What you should repeat is the run of lines from the top of the listing below through the line with "(380, 404) = (359, 338): none", exactly, with no pictures.

----------

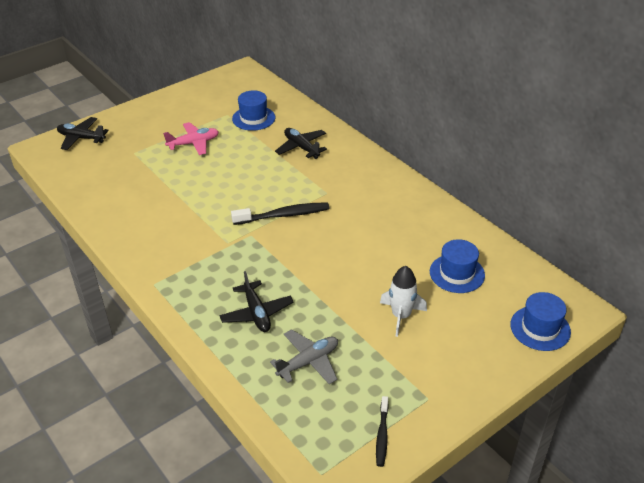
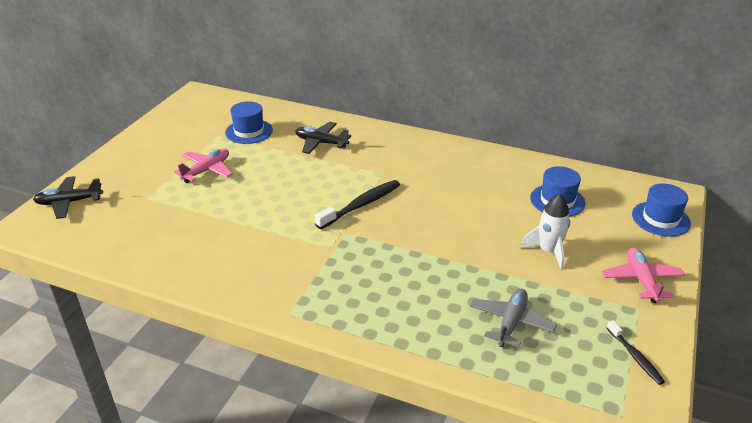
camera: 30 degrees left, 5 degrees down
(256, 313) = (420, 299): black plane -> none
(458, 375) = (641, 280): none -> pink plane

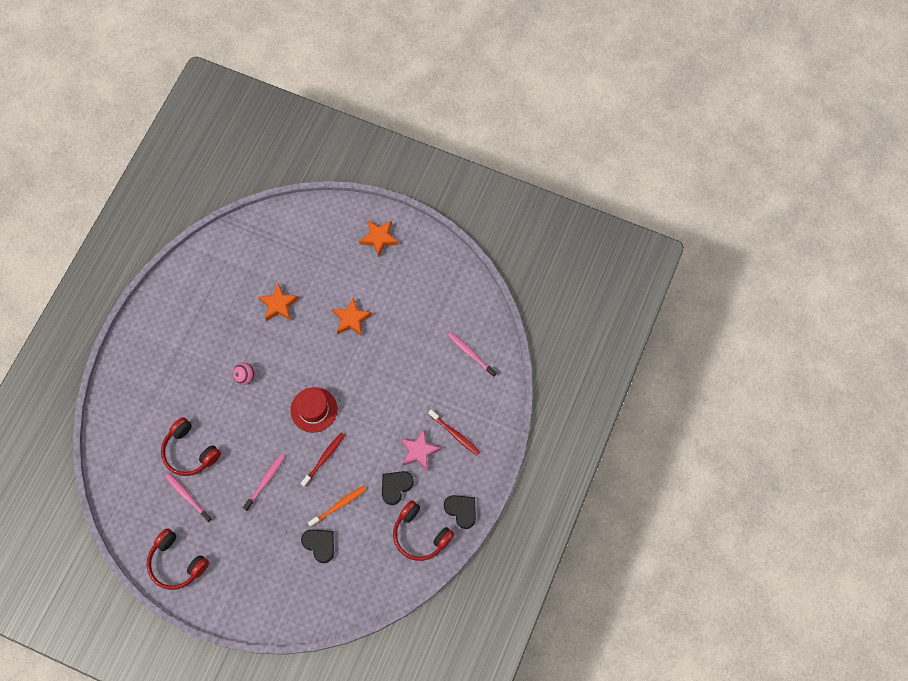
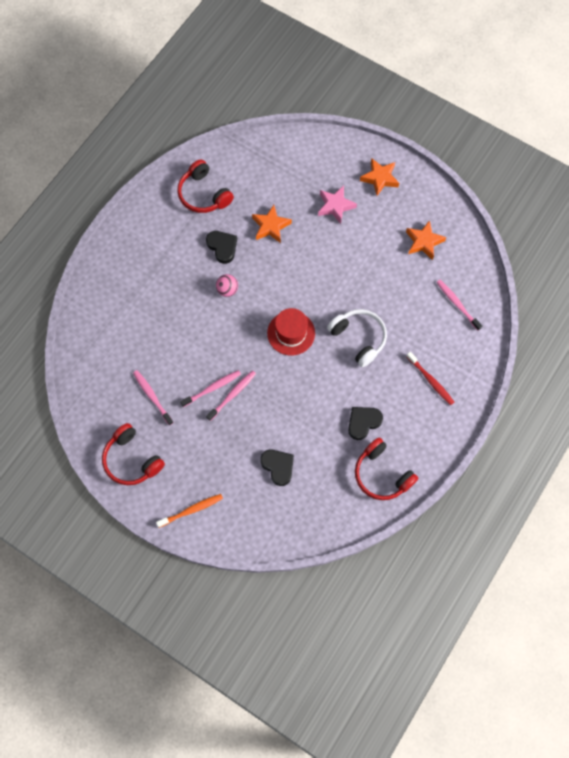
camera: 10 degrees right, 0 degrees up
(190, 452) = (161, 353): red headphones -> red headphones (203, 194)
(245, 478) = (212, 388): none -> pink toothbrush
(324, 458) = (294, 382): red toothbrush -> none
(339, 505) = (303, 431): orange toothbrush -> orange toothbrush (191, 510)
(351, 319) = (341, 252): orange star -> orange star (424, 242)
(380, 404) = (359, 338): none -> white headphones
(419, 451) = (391, 391): pink star -> pink star (335, 206)
(461, 510) = (427, 457): black heart -> black heart (222, 247)

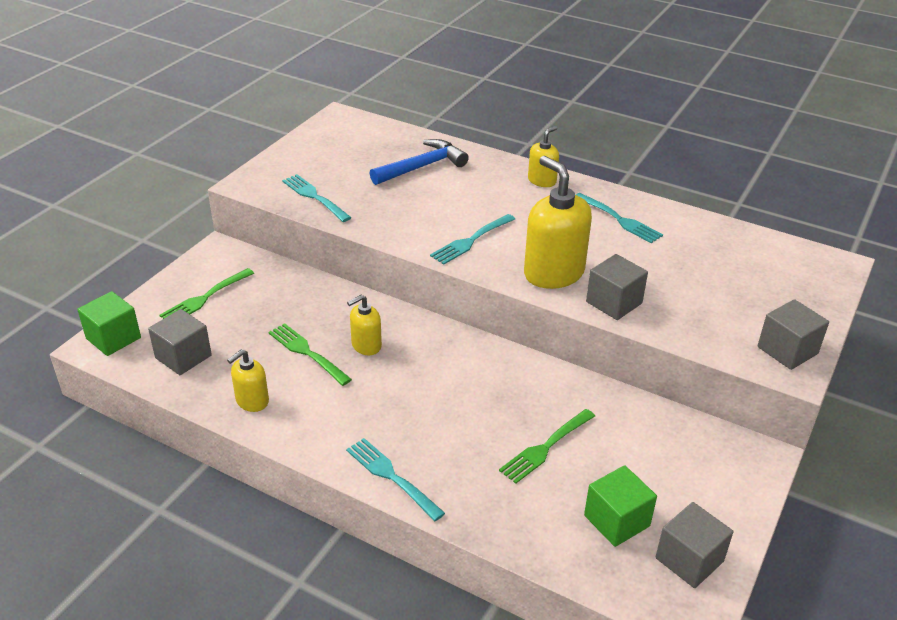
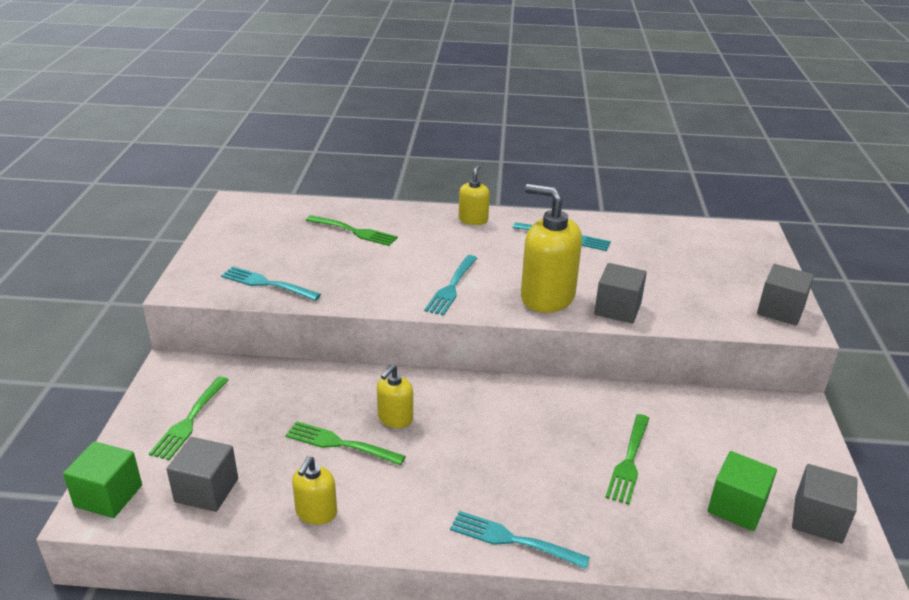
camera: 25 degrees left, 5 degrees down
(422, 167) = (354, 231): blue hammer -> green fork

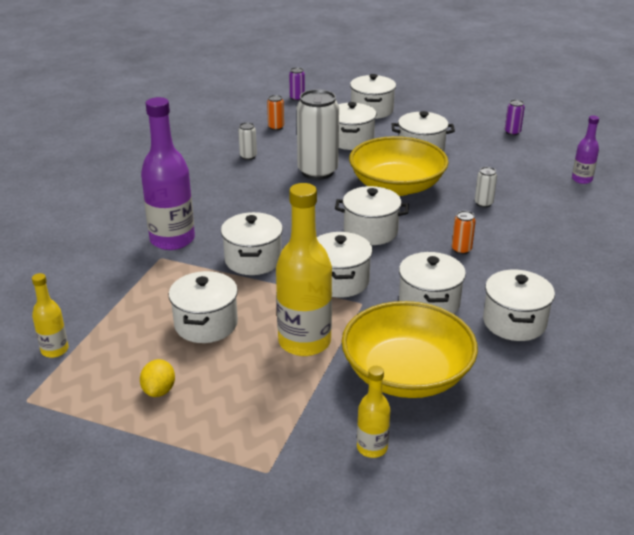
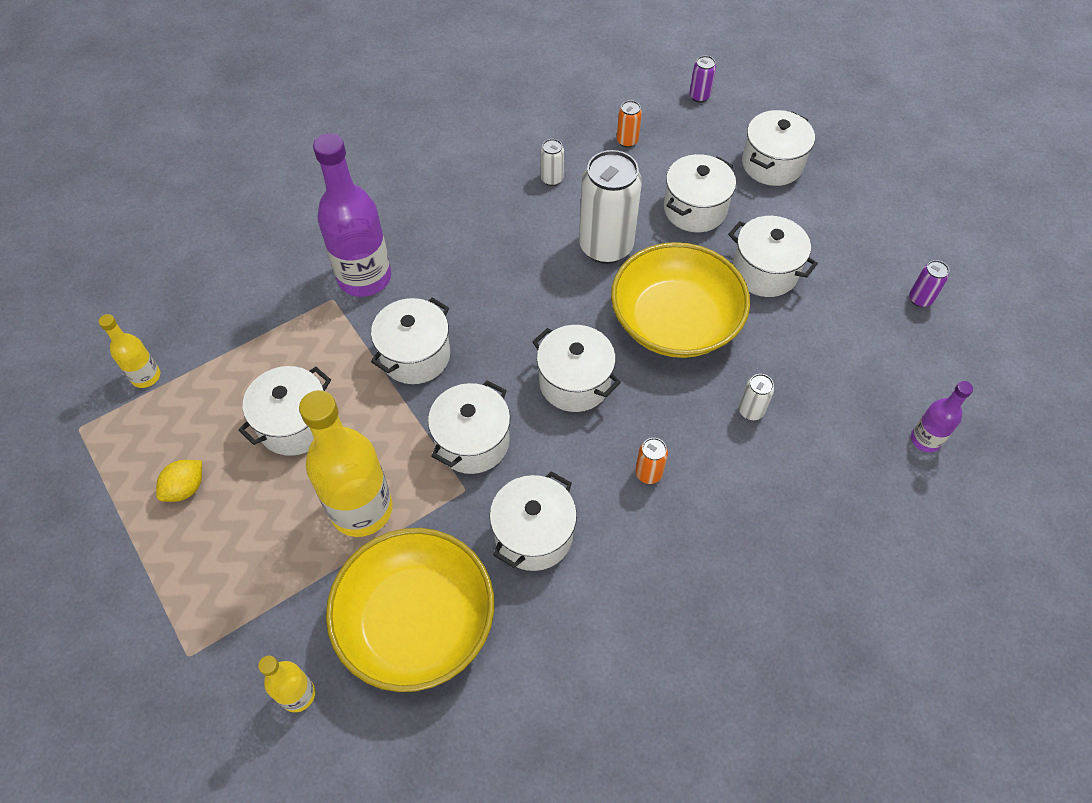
camera: 35 degrees right, 25 degrees up
(514, 322) = (597, 624): white pot -> none

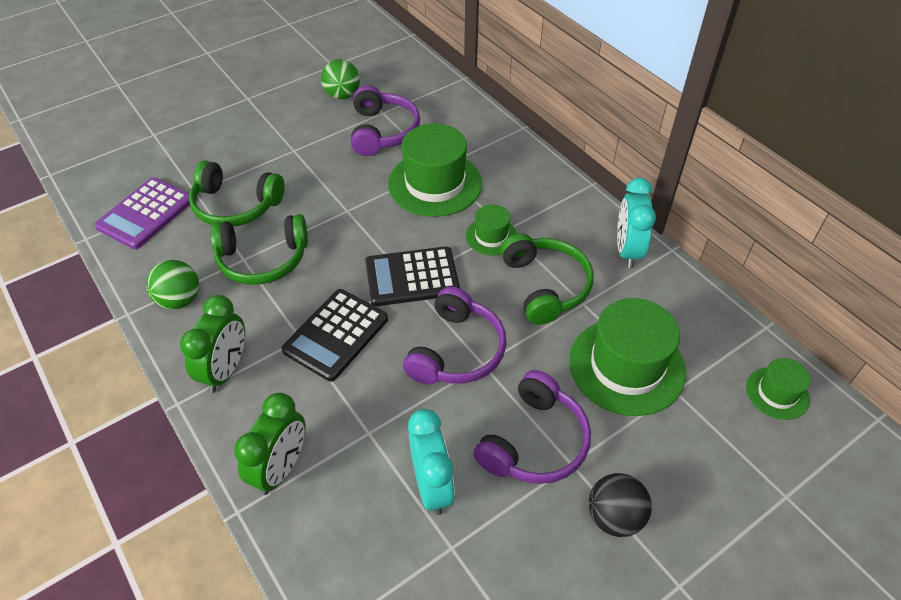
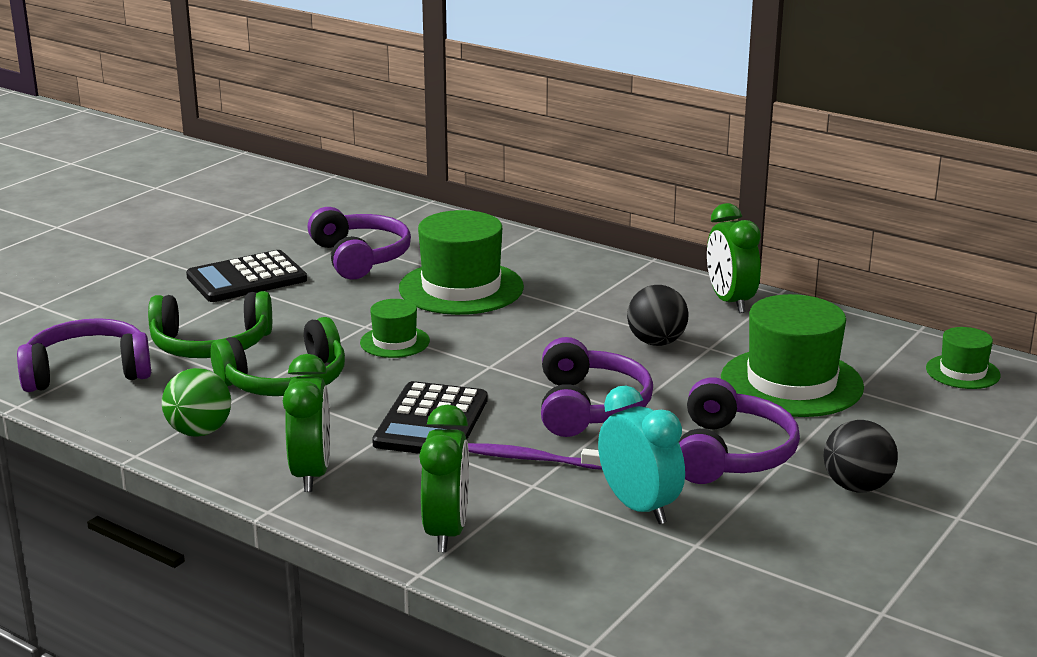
camera: 20 degrees left, 25 degrees down
(145, 214) = (87, 372): purple calculator -> purple headphones
(342, 95) = (281, 236): green ball -> none
(383, 401) = (532, 459): none -> purple toothbrush
(412, 277) = (490, 362): black calculator -> black calculator (246, 278)
(491, 236) = (563, 317): green hat -> green hat (395, 342)
(545, 286) = (656, 342): green headphones -> black ball
(627, 250) = (730, 301): turquoise clock -> green clock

----------

▶ _Written response_
camera: 30 degrees left, 5 degrees down
(256, 313) = (420, 299): black plane -> none
(458, 375) = (641, 280): none -> pink plane

camera: 10 degrees right, 0 degrees up
(190, 452) = (161, 353): red headphones -> red headphones (203, 194)
(245, 478) = (212, 388): none -> pink toothbrush
(324, 458) = (294, 382): red toothbrush -> none
(339, 505) = (303, 431): orange toothbrush -> orange toothbrush (191, 510)
(351, 319) = (341, 252): orange star -> orange star (424, 242)
(380, 404) = (359, 338): none -> white headphones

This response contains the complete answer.